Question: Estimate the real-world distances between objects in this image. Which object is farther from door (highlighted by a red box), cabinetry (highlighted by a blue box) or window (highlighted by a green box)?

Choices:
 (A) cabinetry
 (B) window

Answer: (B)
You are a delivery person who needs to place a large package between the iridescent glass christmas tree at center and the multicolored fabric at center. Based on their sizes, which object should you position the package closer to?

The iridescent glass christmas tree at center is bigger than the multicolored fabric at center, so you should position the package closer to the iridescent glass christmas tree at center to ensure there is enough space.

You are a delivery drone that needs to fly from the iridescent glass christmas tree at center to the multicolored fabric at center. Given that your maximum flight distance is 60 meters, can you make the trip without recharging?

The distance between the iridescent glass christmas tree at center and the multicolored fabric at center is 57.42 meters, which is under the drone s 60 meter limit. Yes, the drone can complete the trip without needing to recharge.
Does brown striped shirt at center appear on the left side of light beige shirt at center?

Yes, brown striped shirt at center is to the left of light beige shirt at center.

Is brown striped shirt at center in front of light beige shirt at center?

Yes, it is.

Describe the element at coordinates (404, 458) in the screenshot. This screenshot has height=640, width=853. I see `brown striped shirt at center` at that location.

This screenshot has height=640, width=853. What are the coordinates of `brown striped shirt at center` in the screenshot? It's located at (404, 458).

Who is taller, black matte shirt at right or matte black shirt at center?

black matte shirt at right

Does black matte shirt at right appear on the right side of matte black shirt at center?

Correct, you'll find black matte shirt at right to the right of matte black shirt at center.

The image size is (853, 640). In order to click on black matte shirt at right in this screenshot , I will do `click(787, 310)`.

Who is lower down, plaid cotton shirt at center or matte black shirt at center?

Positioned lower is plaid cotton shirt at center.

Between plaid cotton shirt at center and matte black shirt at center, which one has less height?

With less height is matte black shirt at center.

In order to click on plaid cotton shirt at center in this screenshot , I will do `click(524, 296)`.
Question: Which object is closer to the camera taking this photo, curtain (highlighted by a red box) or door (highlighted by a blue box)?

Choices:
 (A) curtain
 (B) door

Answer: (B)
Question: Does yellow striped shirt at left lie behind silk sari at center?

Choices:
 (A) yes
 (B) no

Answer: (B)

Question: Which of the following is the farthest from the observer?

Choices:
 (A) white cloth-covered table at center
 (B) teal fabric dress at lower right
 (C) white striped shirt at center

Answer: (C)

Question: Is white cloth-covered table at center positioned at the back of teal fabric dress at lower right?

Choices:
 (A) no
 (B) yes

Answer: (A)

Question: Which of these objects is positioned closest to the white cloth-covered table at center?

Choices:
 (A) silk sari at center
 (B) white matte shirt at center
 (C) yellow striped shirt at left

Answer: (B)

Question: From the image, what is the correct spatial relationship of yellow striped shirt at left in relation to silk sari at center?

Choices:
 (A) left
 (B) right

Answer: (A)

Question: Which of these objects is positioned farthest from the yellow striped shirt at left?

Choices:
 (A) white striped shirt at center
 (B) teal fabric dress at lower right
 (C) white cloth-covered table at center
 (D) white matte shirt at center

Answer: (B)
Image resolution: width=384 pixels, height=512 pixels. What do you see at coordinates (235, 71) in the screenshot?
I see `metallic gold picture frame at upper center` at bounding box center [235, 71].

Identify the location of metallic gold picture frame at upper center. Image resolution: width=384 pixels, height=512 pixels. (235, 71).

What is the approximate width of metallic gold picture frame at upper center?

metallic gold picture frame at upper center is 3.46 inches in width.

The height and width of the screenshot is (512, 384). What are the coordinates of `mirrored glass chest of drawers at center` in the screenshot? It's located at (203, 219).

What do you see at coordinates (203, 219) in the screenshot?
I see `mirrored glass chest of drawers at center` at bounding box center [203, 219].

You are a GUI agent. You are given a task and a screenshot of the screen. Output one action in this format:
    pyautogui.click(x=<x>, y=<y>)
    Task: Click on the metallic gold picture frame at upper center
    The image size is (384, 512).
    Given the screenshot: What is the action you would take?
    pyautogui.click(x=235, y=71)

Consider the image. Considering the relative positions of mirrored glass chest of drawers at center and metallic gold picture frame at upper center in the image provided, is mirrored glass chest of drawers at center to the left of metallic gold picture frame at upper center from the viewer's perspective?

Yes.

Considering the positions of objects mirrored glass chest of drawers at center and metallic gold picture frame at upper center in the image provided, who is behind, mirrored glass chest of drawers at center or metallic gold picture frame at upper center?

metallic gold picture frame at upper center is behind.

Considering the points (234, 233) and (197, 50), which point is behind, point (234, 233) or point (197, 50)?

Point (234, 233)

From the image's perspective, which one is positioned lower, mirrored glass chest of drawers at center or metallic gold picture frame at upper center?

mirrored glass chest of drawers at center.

WHAT IS NEEDED>
Express the items above as a JSON list of strings, one string per line, with blank lines omitted.

TASK OUTPUT>
[
  "Question: Estimate the real-world distances between objects in this image. Which object is farther from door (highlighted by a red box), cabinetry (highlighted by a blue box) or window (highlighted by a green box)?",
  "Choices:",
  " (A) cabinetry",
  " (B) window",
  "Answer: (B)",
  "You are a delivery person who needs to place a large package between the iridescent glass christmas tree at center and the multicolored fabric at center. Based on their sizes, which object should you position the package closer to?",
  "The iridescent glass christmas tree at center is bigger than the multicolored fabric at center, so you should position the package closer to the iridescent glass christmas tree at center to ensure there is enough space.",
  "You are a delivery drone that needs to fly from the iridescent glass christmas tree at center to the multicolored fabric at center. Given that your maximum flight distance is 60 meters, can you make the trip without recharging?",
  "The distance between the iridescent glass christmas tree at center and the multicolored fabric at center is 57.42 meters, which is under the drone s 60 meter limit. Yes, the drone can complete the trip without needing to recharge.",
  "Does brown striped shirt at center appear on the left side of light beige shirt at center?",
  "Yes, brown striped shirt at center is to the left of light beige shirt at center.",
  "Is brown striped shirt at center in front of light beige shirt at center?",
  "Yes, it is.",
  "Describe the element at coordinates (404, 458) in the screenshot. This screenshot has height=640, width=853. I see `brown striped shirt at center` at that location.",
  "This screenshot has height=640, width=853. What are the coordinates of `brown striped shirt at center` in the screenshot? It's located at (404, 458).",
  "Who is taller, black matte shirt at right or matte black shirt at center?",
  "black matte shirt at right",
  "Does black matte shirt at right appear on the right side of matte black shirt at center?",
  "Correct, you'll find black matte shirt at right to the right of matte black shirt at center.",
  "The image size is (853, 640). In order to click on black matte shirt at right in this screenshot , I will do `click(787, 310)`.",
  "Who is lower down, plaid cotton shirt at center or matte black shirt at center?",
  "Positioned lower is plaid cotton shirt at center.",
  "Between plaid cotton shirt at center and matte black shirt at center, which one has less height?",
  "With less height is matte black shirt at center.",
  "In order to click on plaid cotton shirt at center in this screenshot , I will do `click(524, 296)`.",
  "Question: Which object is closer to the camera taking this photo, curtain (highlighted by a red box) or door (highlighted by a blue box)?",
  "Choices:",
  " (A) curtain",
  " (B) door",
  "Answer: (B)",
  "Question: Does yellow striped shirt at left lie behind silk sari at center?",
  "Choices:",
  " (A) yes",
  " (B) no",
  "Answer: (B)",
  "Question: Which of the following is the farthest from the observer?",
  "Choices:",
  " (A) white cloth-covered table at center",
  " (B) teal fabric dress at lower right",
  " (C) white striped shirt at center",
  "Answer: (C)",
  "Question: Is white cloth-covered table at center positioned at the back of teal fabric dress at lower right?",
  "Choices:",
  " (A) no",
  " (B) yes",
  "Answer: (A)",
  "Question: Which of these objects is positioned closest to the white cloth-covered table at center?",
  "Choices:",
  " (A) silk sari at center",
  " (B) white matte shirt at center",
  " (C) yellow striped shirt at left",
  "Answer: (B)",
  "Question: From the image, what is the correct spatial relationship of yellow striped shirt at left in relation to silk sari at center?",
  "Choices:",
  " (A) left",
  " (B) right",
  "Answer: (A)",
  "Question: Which of these objects is positioned farthest from the yellow striped shirt at left?",
  "Choices:",
  " (A) white striped shirt at center",
  " (B) teal fabric dress at lower right",
  " (C) white cloth-covered table at center",
  " (D) white matte shirt at center",
  "Answer: (B)",
  "Image resolution: width=384 pixels, height=512 pixels. What do you see at coordinates (235, 71) in the screenshot?",
  "I see `metallic gold picture frame at upper center` at bounding box center [235, 71].",
  "Identify the location of metallic gold picture frame at upper center. Image resolution: width=384 pixels, height=512 pixels. (235, 71).",
  "What is the approximate width of metallic gold picture frame at upper center?",
  "metallic gold picture frame at upper center is 3.46 inches in width.",
  "The height and width of the screenshot is (512, 384). What are the coordinates of `mirrored glass chest of drawers at center` in the screenshot? It's located at (203, 219).",
  "What do you see at coordinates (203, 219) in the screenshot?",
  "I see `mirrored glass chest of drawers at center` at bounding box center [203, 219].",
  "You are a GUI agent. You are given a task and a screenshot of the screen. Output one action in this format:",
  "    pyautogui.click(x=<x>, y=<y>)",
  "    Task: Click on the metallic gold picture frame at upper center",
  "    The image size is (384, 512).",
  "    Given the screenshot: What is the action you would take?",
  "    pyautogui.click(x=235, y=71)",
  "Consider the image. Considering the relative positions of mirrored glass chest of drawers at center and metallic gold picture frame at upper center in the image provided, is mirrored glass chest of drawers at center to the left of metallic gold picture frame at upper center from the viewer's perspective?",
  "Yes.",
  "Considering the positions of objects mirrored glass chest of drawers at center and metallic gold picture frame at upper center in the image provided, who is behind, mirrored glass chest of drawers at center or metallic gold picture frame at upper center?",
  "metallic gold picture frame at upper center is behind.",
  "Considering the points (234, 233) and (197, 50), which point is behind, point (234, 233) or point (197, 50)?",
  "Point (234, 233)",
  "From the image's perspective, which one is positioned lower, mirrored glass chest of drawers at center or metallic gold picture frame at upper center?",
  "mirrored glass chest of drawers at center."
]